▸ Task requirements
Render every one of the records below as a JSON list of strings, one string per line, omitting blank lines.

===============

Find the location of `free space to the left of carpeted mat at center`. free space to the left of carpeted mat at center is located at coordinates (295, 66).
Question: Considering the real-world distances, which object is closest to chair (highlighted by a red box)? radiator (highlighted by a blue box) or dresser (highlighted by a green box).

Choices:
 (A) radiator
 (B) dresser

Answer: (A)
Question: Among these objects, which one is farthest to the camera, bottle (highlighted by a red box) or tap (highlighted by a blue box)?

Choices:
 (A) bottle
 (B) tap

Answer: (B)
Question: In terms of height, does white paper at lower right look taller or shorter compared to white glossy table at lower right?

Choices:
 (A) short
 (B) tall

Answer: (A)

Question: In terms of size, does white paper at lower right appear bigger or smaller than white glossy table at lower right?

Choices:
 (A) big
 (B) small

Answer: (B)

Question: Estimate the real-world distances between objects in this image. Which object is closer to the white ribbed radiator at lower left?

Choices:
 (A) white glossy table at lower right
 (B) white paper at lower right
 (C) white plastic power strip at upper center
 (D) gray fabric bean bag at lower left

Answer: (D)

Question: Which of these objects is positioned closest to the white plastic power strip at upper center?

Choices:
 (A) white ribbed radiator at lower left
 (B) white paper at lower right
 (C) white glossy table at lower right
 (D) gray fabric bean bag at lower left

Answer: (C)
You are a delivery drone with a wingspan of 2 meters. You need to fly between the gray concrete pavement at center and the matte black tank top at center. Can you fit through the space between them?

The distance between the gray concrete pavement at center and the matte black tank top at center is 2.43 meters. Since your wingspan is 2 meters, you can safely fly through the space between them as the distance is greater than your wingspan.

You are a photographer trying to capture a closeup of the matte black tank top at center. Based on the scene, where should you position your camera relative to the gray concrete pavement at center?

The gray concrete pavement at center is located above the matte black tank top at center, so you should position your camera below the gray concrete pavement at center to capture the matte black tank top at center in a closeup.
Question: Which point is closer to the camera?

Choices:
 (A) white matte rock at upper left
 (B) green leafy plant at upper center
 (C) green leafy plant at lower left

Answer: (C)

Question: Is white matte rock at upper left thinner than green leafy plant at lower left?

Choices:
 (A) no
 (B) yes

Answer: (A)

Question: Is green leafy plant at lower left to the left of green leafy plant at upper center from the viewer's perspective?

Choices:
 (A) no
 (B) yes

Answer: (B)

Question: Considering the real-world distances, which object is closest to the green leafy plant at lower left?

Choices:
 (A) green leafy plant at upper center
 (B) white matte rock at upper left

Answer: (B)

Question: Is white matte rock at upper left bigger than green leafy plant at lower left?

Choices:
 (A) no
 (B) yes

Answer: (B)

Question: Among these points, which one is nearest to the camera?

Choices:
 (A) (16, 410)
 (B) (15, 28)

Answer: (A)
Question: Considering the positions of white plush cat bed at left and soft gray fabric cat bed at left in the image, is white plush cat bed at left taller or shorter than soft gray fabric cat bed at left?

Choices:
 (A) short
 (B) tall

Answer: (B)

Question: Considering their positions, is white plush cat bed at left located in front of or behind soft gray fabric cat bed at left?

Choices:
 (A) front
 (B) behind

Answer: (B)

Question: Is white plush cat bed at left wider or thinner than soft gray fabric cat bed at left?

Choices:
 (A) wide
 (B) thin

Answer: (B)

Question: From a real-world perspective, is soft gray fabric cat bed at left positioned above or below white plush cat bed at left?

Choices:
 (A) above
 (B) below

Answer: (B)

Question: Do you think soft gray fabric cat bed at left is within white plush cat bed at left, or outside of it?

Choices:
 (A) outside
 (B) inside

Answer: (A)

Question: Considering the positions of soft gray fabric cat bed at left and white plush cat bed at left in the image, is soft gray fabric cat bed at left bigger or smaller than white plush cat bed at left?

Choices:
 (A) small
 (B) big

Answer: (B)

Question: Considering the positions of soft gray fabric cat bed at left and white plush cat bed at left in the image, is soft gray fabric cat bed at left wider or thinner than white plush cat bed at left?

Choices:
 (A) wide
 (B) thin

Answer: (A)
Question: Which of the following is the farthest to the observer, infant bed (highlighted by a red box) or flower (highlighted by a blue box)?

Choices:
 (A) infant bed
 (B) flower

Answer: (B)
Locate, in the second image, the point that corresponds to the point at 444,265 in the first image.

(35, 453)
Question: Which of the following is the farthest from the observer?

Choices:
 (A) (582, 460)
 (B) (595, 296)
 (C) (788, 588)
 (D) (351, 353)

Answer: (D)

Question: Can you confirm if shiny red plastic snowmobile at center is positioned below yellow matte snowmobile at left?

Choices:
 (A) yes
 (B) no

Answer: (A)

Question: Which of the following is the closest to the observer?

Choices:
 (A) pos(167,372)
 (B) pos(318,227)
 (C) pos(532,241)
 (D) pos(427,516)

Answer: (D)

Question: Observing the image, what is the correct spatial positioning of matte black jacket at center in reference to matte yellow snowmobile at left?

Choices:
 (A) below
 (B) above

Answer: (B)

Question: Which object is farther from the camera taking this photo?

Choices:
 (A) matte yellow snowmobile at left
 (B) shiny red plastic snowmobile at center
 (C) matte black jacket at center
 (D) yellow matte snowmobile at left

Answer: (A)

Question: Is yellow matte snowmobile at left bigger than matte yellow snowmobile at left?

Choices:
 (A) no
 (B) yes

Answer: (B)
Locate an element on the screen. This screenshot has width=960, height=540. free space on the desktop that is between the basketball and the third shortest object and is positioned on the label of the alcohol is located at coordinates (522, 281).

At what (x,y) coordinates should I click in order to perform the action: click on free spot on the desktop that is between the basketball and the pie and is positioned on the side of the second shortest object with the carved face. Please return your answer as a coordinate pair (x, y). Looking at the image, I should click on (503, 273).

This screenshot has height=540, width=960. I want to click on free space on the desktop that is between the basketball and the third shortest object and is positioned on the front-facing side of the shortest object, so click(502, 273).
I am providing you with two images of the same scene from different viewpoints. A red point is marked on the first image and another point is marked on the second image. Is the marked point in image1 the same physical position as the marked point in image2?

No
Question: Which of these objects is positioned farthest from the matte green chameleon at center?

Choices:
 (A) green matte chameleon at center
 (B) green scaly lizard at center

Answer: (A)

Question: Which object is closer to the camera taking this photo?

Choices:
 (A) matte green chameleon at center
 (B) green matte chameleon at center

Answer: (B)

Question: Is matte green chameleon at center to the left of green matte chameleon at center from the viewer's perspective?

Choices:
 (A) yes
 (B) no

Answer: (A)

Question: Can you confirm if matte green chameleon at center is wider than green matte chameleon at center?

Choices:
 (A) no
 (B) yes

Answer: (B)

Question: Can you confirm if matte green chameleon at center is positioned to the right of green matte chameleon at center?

===============

▸ Task output
[
  "Find the location of `free space to the left of carpeted mat at center`. free space to the left of carpeted mat at center is located at coordinates (295, 66).",
  "Question: Considering the real-world distances, which object is closest to chair (highlighted by a red box)? radiator (highlighted by a blue box) or dresser (highlighted by a green box).",
  "Choices:",
  " (A) radiator",
  " (B) dresser",
  "Answer: (A)",
  "Question: Among these objects, which one is farthest to the camera, bottle (highlighted by a red box) or tap (highlighted by a blue box)?",
  "Choices:",
  " (A) bottle",
  " (B) tap",
  "Answer: (B)",
  "Question: In terms of height, does white paper at lower right look taller or shorter compared to white glossy table at lower right?",
  "Choices:",
  " (A) short",
  " (B) tall",
  "Answer: (A)",
  "Question: In terms of size, does white paper at lower right appear bigger or smaller than white glossy table at lower right?",
  "Choices:",
  " (A) big",
  " (B) small",
  "Answer: (B)",
  "Question: Estimate the real-world distances between objects in this image. Which object is closer to the white ribbed radiator at lower left?",
  "Choices:",
  " (A) white glossy table at lower right",
  " (B) white paper at lower right",
  " (C) white plastic power strip at upper center",
  " (D) gray fabric bean bag at lower left",
  "Answer: (D)",
  "Question: Which of these objects is positioned closest to the white plastic power strip at upper center?",
  "Choices:",
  " (A) white ribbed radiator at lower left",
  " (B) white paper at lower right",
  " (C) white glossy table at lower right",
  " (D) gray fabric bean bag at lower left",
  "Answer: (C)",
  "You are a delivery drone with a wingspan of 2 meters. You need to fly between the gray concrete pavement at center and the matte black tank top at center. Can you fit through the space between them?",
  "The distance between the gray concrete pavement at center and the matte black tank top at center is 2.43 meters. Since your wingspan is 2 meters, you can safely fly through the space between them as the distance is greater than your wingspan.",
  "You are a photographer trying to capture a closeup of the matte black tank top at center. Based on the scene, where should you position your camera relative to the gray concrete pavement at center?",
  "The gray concrete pavement at center is located above the matte black tank top at center, so you should position your camera below the gray concrete pavement at center to capture the matte black tank top at center in a closeup.",
  "Question: Which point is closer to the camera?",
  "Choices:",
  " (A) white matte rock at upper left",
  " (B) green leafy plant at upper center",
  " (C) green leafy plant at lower left",
  "Answer: (C)",
  "Question: Is white matte rock at upper left thinner than green leafy plant at lower left?",
  "Choices:",
  " (A) no",
  " (B) yes",
  "Answer: (A)",
  "Question: Is green leafy plant at lower left to the left of green leafy plant at upper center from the viewer's perspective?",
  "Choices:",
  " (A) no",
  " (B) yes",
  "Answer: (B)",
  "Question: Considering the real-world distances, which object is closest to the green leafy plant at lower left?",
  "Choices:",
  " (A) green leafy plant at upper center",
  " (B) white matte rock at upper left",
  "Answer: (B)",
  "Question: Is white matte rock at upper left bigger than green leafy plant at lower left?",
  "Choices:",
  " (A) no",
  " (B) yes",
  "Answer: (B)",
  "Question: Among these points, which one is nearest to the camera?",
  "Choices:",
  " (A) (16, 410)",
  " (B) (15, 28)",
  "Answer: (A)",
  "Question: Considering the positions of white plush cat bed at left and soft gray fabric cat bed at left in the image, is white plush cat bed at left taller or shorter than soft gray fabric cat bed at left?",
  "Choices:",
  " (A) short",
  " (B) tall",
  "Answer: (B)",
  "Question: Considering their positions, is white plush cat bed at left located in front of or behind soft gray fabric cat bed at left?",
  "Choices:",
  " (A) front",
  " (B) behind",
  "Answer: (B)",
  "Question: Is white plush cat bed at left wider or thinner than soft gray fabric cat bed at left?",
  "Choices:",
  " (A) wide",
  " (B) thin",
  "Answer: (B)",
  "Question: From a real-world perspective, is soft gray fabric cat bed at left positioned above or below white plush cat bed at left?",
  "Choices:",
  " (A) above",
  " (B) below",
  "Answer: (B)",
  "Question: Do you think soft gray fabric cat bed at left is within white plush cat bed at left, or outside of it?",
  "Choices:",
  " (A) outside",
  " (B) inside",
  "Answer: (A)",
  "Question: Considering the positions of soft gray fabric cat bed at left and white plush cat bed at left in the image, is soft gray fabric cat bed at left bigger or smaller than white plush cat bed at left?",
  "Choices:",
  " (A) small",
  " (B) big",
  "Answer: (B)",
  "Question: Considering the positions of soft gray fabric cat bed at left and white plush cat bed at left in the image, is soft gray fabric cat bed at left wider or thinner than white plush cat bed at left?",
  "Choices:",
  " (A) wide",
  " (B) thin",
  "Answer: (A)",
  "Question: Which of the following is the farthest to the observer, infant bed (highlighted by a red box) or flower (highlighted by a blue box)?",
  "Choices:",
  " (A) infant bed",
  " (B) flower",
  "Answer: (B)",
  "Locate, in the second image, the point that corresponds to the point at 444,265 in the first image.",
  "(35, 453)",
  "Question: Which of the following is the farthest from the observer?",
  "Choices:",
  " (A) (582, 460)",
  " (B) (595, 296)",
  " (C) (788, 588)",
  " (D) (351, 353)",
  "Answer: (D)",
  "Question: Can you confirm if shiny red plastic snowmobile at center is positioned below yellow matte snowmobile at left?",
  "Choices:",
  " (A) yes",
  " (B) no",
  "Answer: (A)",
  "Question: Which of the following is the closest to the observer?",
  "Choices:",
  " (A) pos(167,372)",
  " (B) pos(318,227)",
  " (C) pos(532,241)",
  " (D) pos(427,516)",
  "Answer: (D)",
  "Question: Observing the image, what is the correct spatial positioning of matte black jacket at center in reference to matte yellow snowmobile at left?",
  "Choices:",
  " (A) below",
  " (B) above",
  "Answer: (B)",
  "Question: Which object is farther from the camera taking this photo?",
  "Choices:",
  " (A) matte yellow snowmobile at left",
  " (B) shiny red plastic snowmobile at center",
  " (C) matte black jacket at center",
  " (D) yellow matte snowmobile at left",
  "Answer: (A)",
  "Question: Is yellow matte snowmobile at left bigger than matte yellow snowmobile at left?",
  "Choices:",
  " (A) no",
  " (B) yes",
  "Answer: (B)",
  "Locate an element on the screen. This screenshot has width=960, height=540. free space on the desktop that is between the basketball and the third shortest object and is positioned on the label of the alcohol is located at coordinates (522, 281).",
  "At what (x,y) coordinates should I click in order to perform the action: click on free spot on the desktop that is between the basketball and the pie and is positioned on the side of the second shortest object with the carved face. Please return your answer as a coordinate pair (x, y). Looking at the image, I should click on (503, 273).",
  "This screenshot has height=540, width=960. I want to click on free space on the desktop that is between the basketball and the third shortest object and is positioned on the front-facing side of the shortest object, so click(502, 273).",
  "I am providing you with two images of the same scene from different viewpoints. A red point is marked on the first image and another point is marked on the second image. Is the marked point in image1 the same physical position as the marked point in image2?",
  "No",
  "Question: Which of these objects is positioned farthest from the matte green chameleon at center?",
  "Choices:",
  " (A) green matte chameleon at center",
  " (B) green scaly lizard at center",
  "Answer: (A)",
  "Question: Which object is closer to the camera taking this photo?",
  "Choices:",
  " (A) matte green chameleon at center",
  " (B) green matte chameleon at center",
  "Answer: (B)",
  "Question: Is matte green chameleon at center to the left of green matte chameleon at center from the viewer's perspective?",
  "Choices:",
  " (A) yes",
  " (B) no",
  "Answer: (A)",
  "Question: Can you confirm if matte green chameleon at center is wider than green matte chameleon at center?",
  "Choices:",
  " (A) no",
  " (B) yes",
  "Answer: (B)",
  "Question: Can you confirm if matte green chameleon at center is positioned to the right of green matte chameleon at center?"
]